WORK REQUEST: Across the material below, how many lines hold the word "minus"? Only the number should be given.

AVAILABLE DATA:
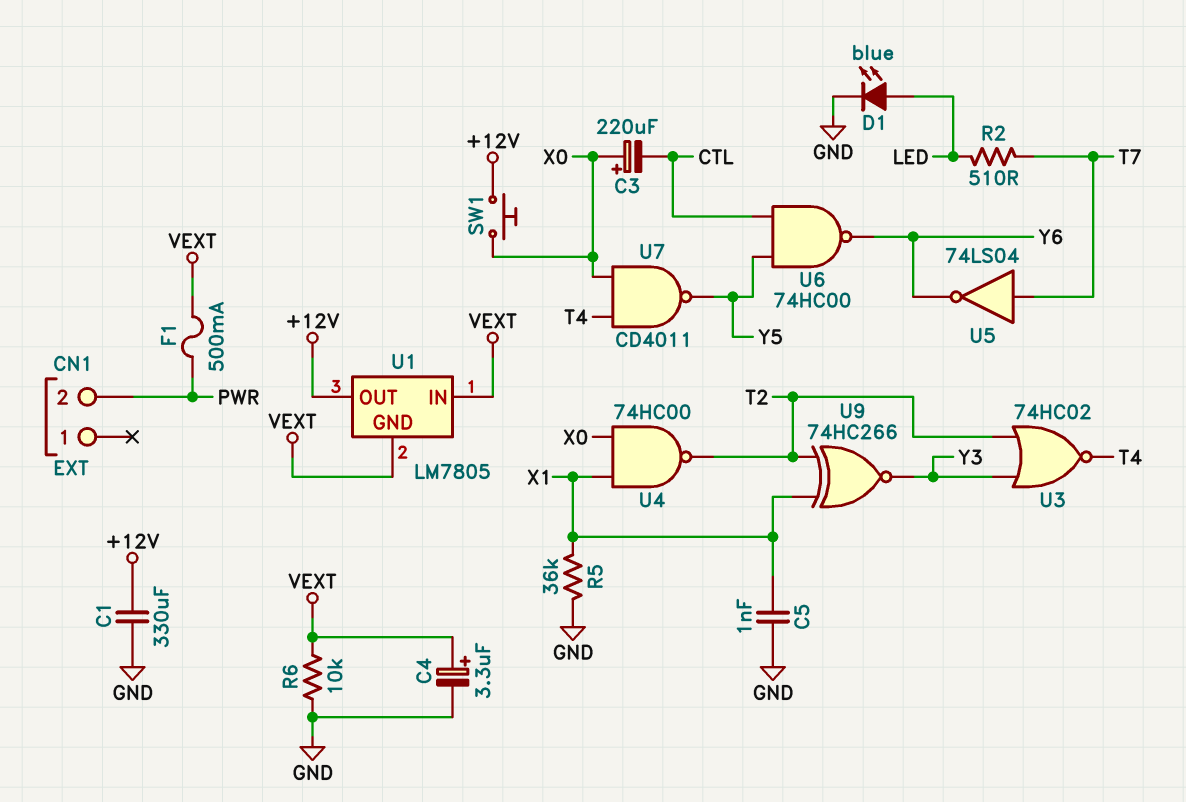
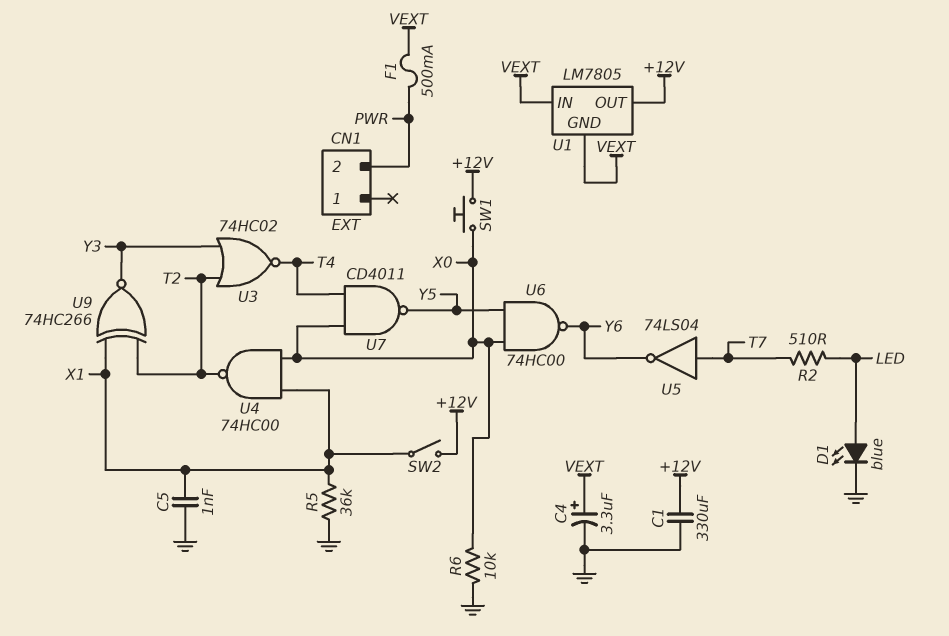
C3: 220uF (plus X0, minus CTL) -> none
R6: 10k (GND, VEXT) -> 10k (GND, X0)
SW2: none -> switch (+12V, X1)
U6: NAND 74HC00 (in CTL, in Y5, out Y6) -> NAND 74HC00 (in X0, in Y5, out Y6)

---

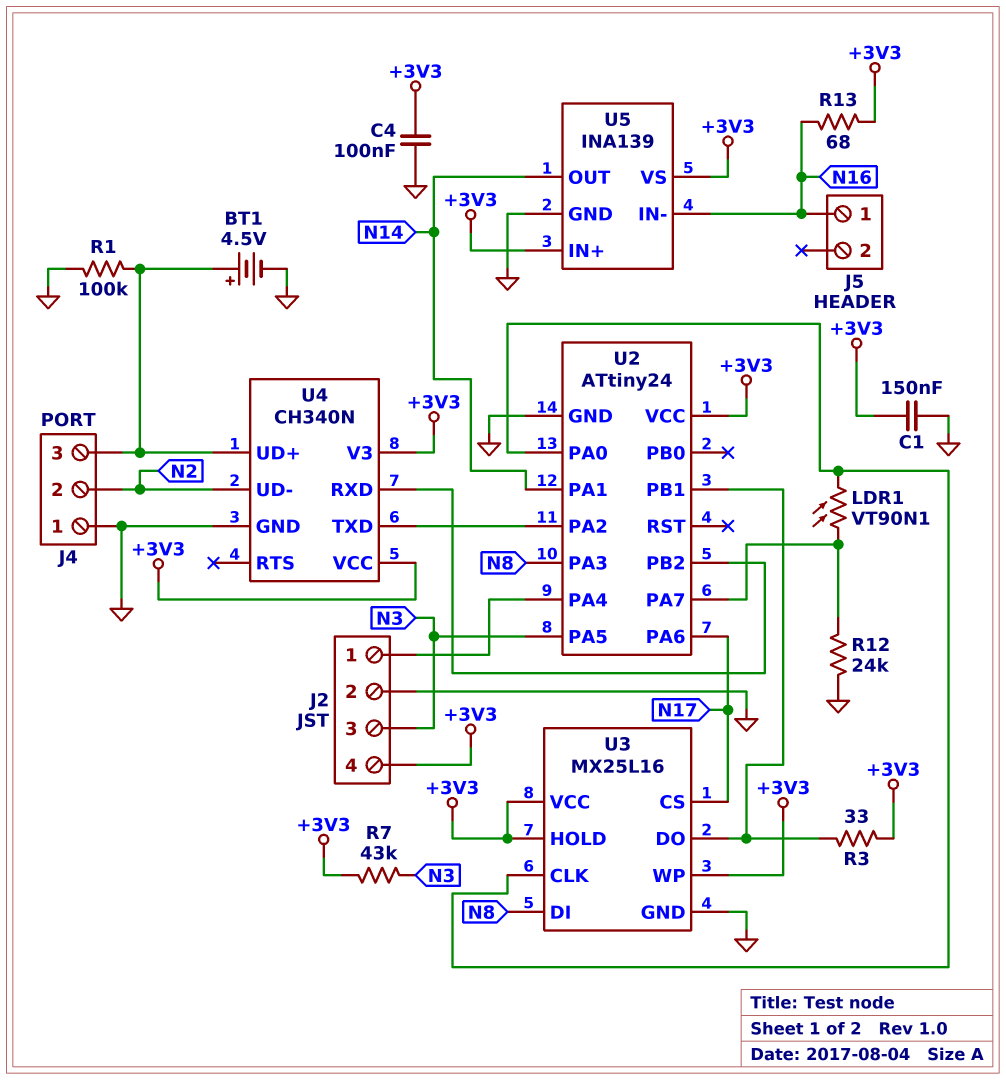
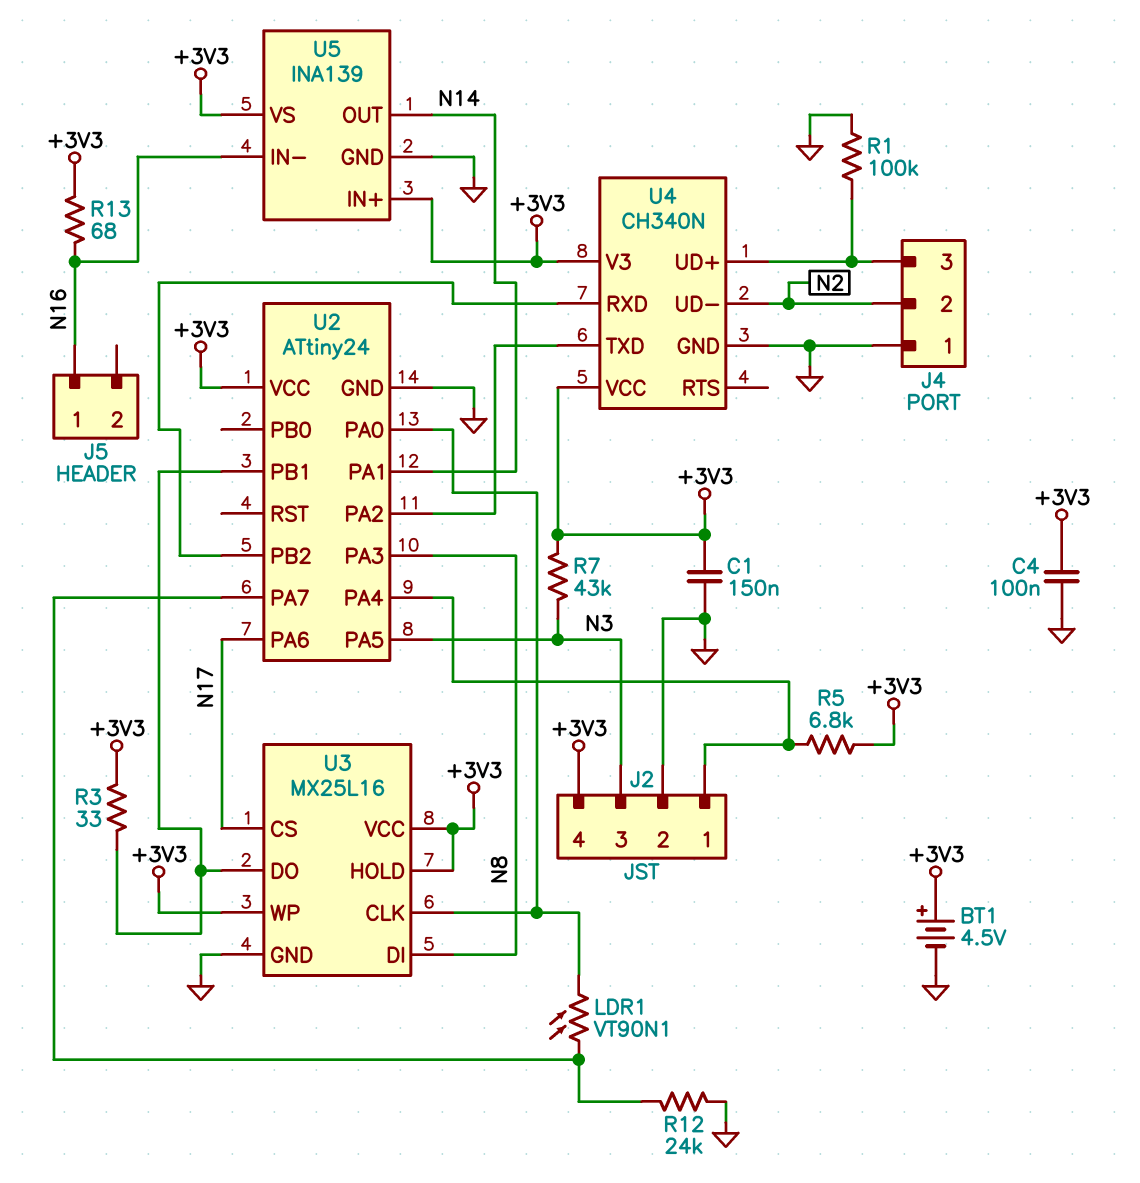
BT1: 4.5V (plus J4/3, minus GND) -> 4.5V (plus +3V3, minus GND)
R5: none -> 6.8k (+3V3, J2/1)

EXERCISE OUTPUT: 2